DATA FOR THE TASK ::

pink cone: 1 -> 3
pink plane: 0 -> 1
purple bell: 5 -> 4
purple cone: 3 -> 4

---

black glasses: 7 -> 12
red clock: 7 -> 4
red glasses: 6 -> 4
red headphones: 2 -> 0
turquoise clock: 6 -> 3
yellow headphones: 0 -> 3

ASSIGNED TASK :: Return only the part of the records above that opens with the line containing "pink cone: 1 -> 3" and closes with the line containing "purple cone: 3 -> 4", ends included.

RESPONSE FOR THIS EXERCISE ::
pink cone: 1 -> 3
pink plane: 0 -> 1
purple bell: 5 -> 4
purple cone: 3 -> 4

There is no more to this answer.